Print the entries below again exactly as they stand, but skip any picture.

◇ ◇ ◇ ◇ ◇ ◇ ◇

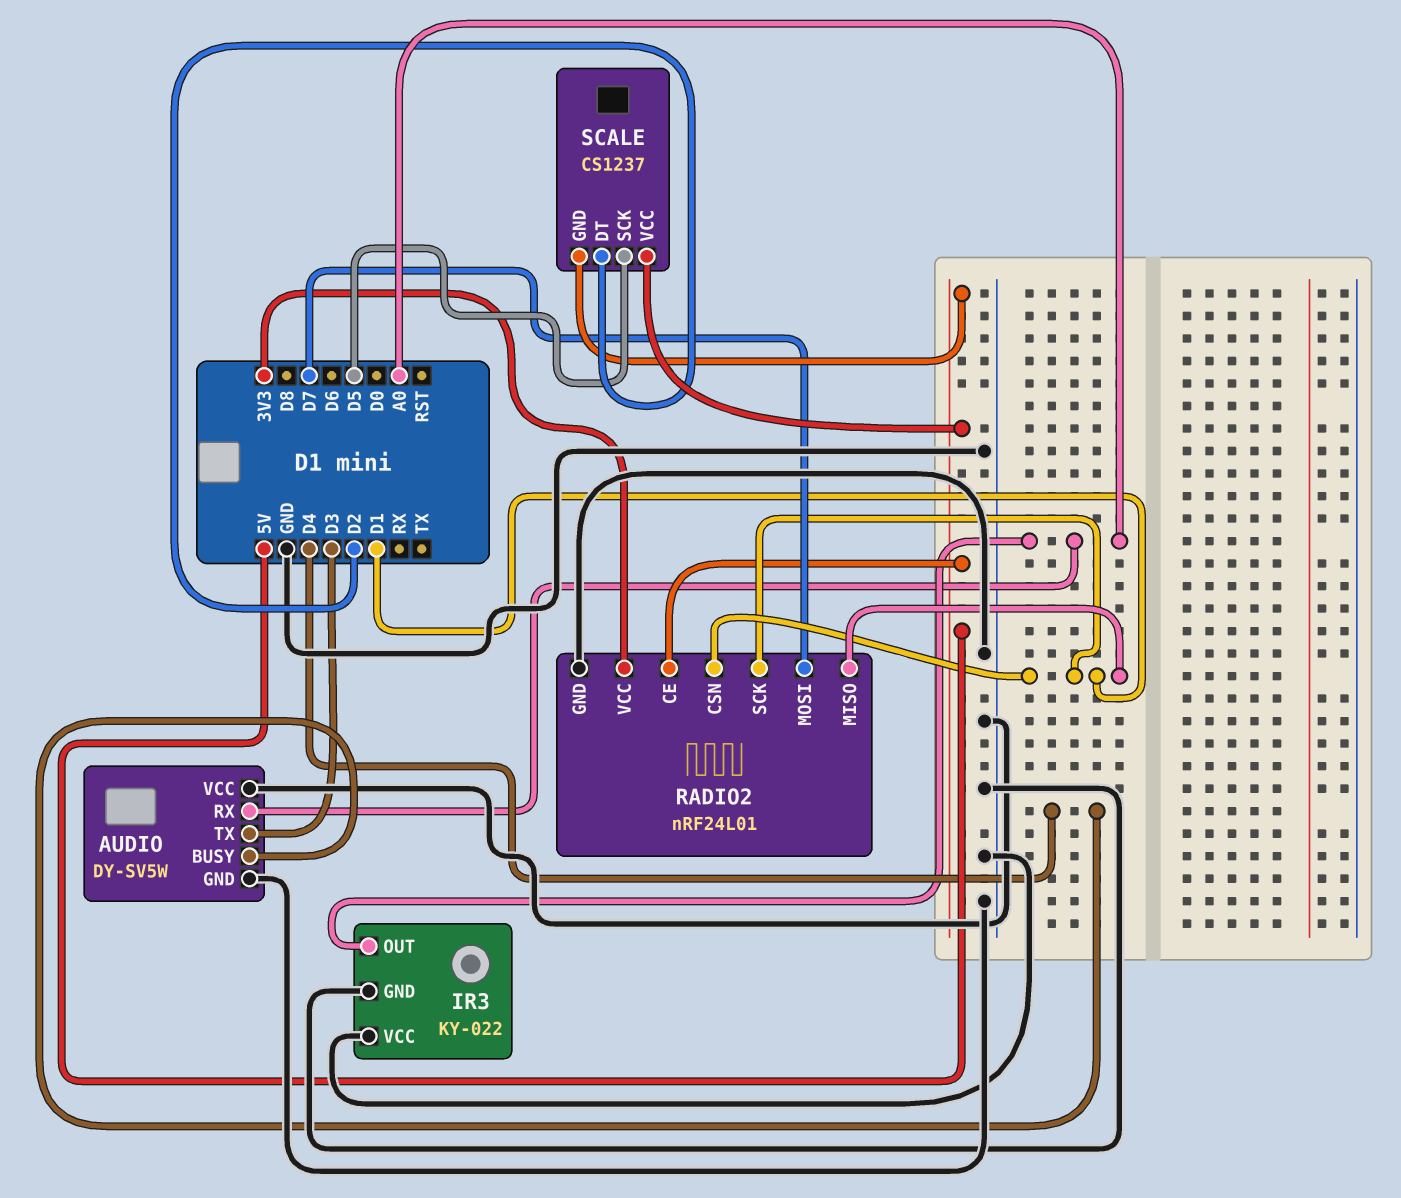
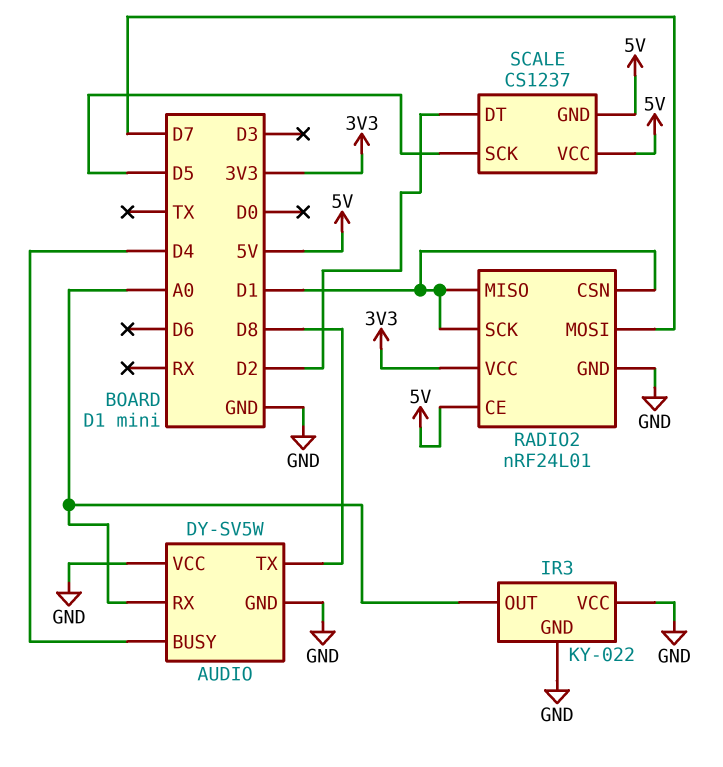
AUDIO pin TX: D3 -> D8

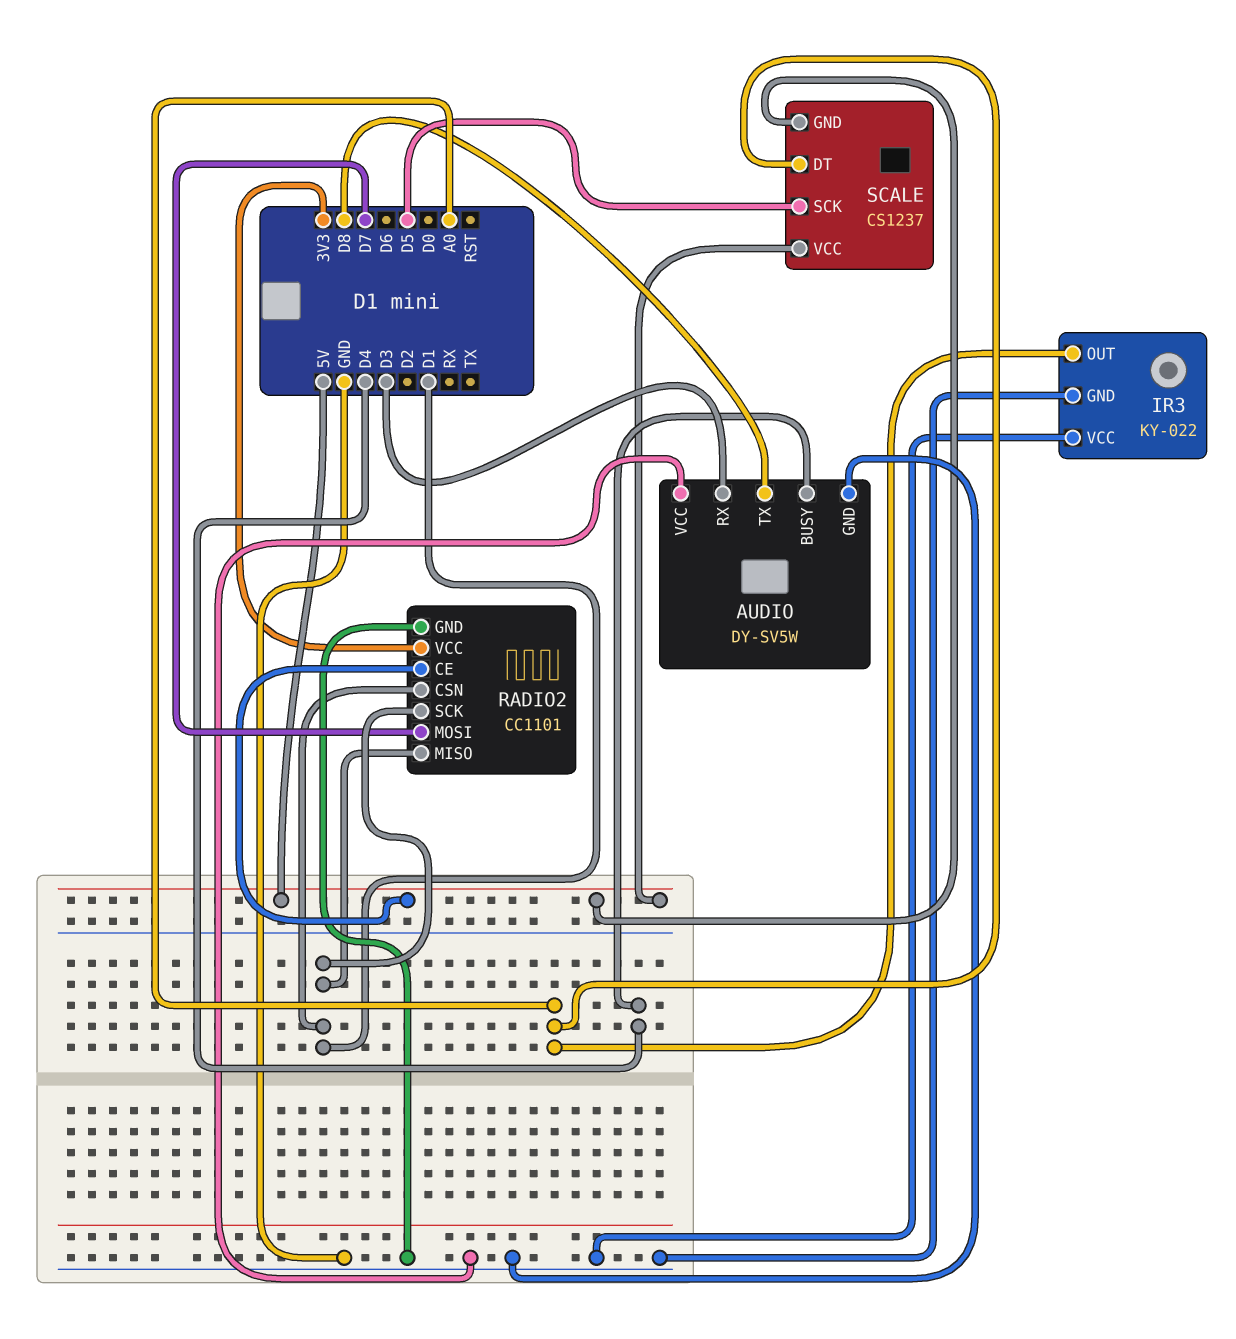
AUDIO pin RX: A0 -> D3
RADIO2: nRF24L01 -> CC1101
SCALE pin DT: D2 -> A0

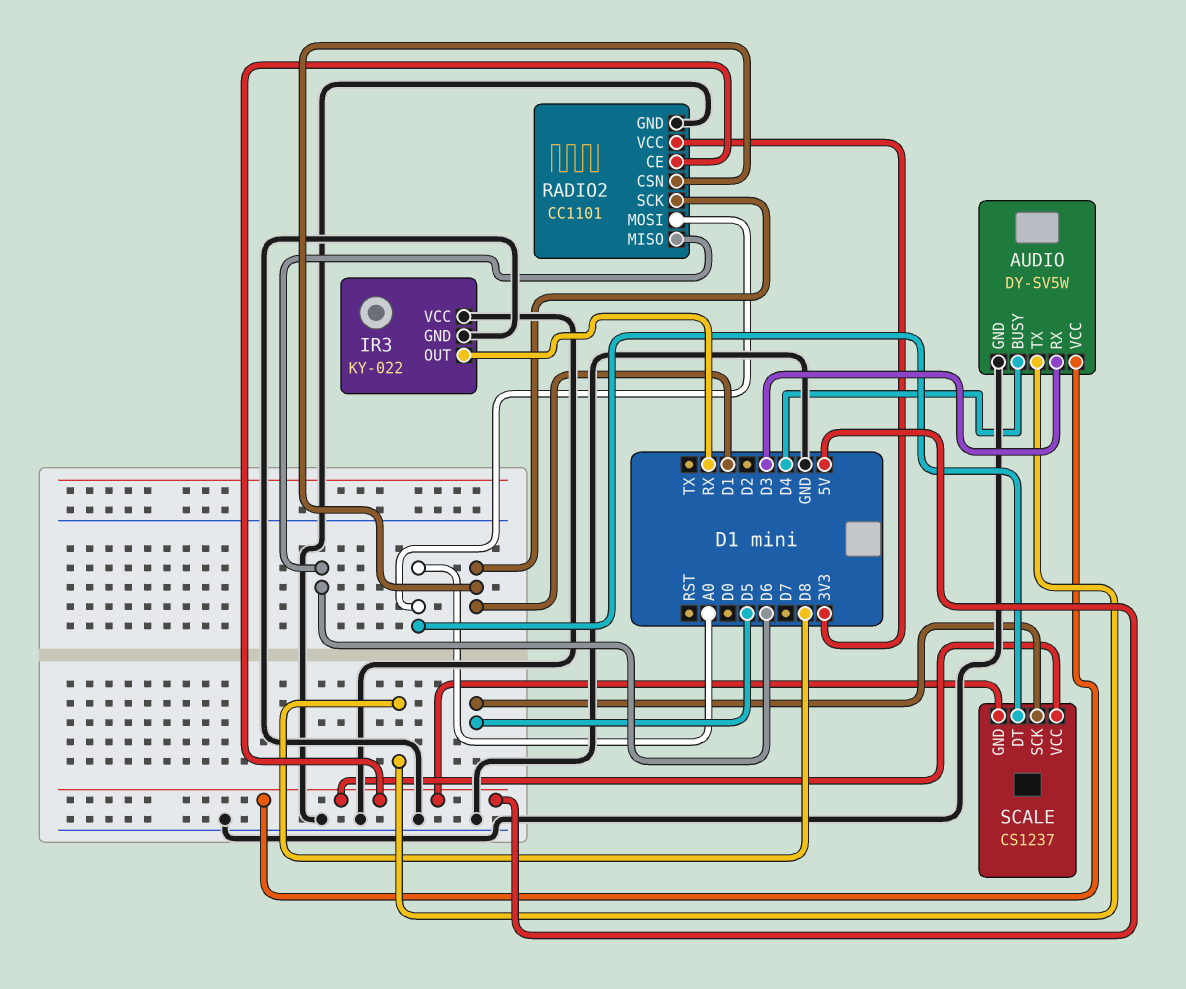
AUDIO pin VCC: GND -> 5V
IR3 pin OUT: A0 -> RX
RADIO2 pin MISO: D1 -> D6
RADIO2 pin MOSI: D7 -> A0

◇ ◇ ◇ ◇ ◇ ◇ ◇

**Response below**
AUDIO pin TX: D3 -> D8

AUDIO pin RX: A0 -> D3
RADIO2: nRF24L01 -> CC1101
SCALE pin DT: D2 -> A0

AUDIO pin VCC: GND -> 5V
IR3 pin OUT: A0 -> RX
RADIO2 pin MISO: D1 -> D6
RADIO2 pin MOSI: D7 -> A0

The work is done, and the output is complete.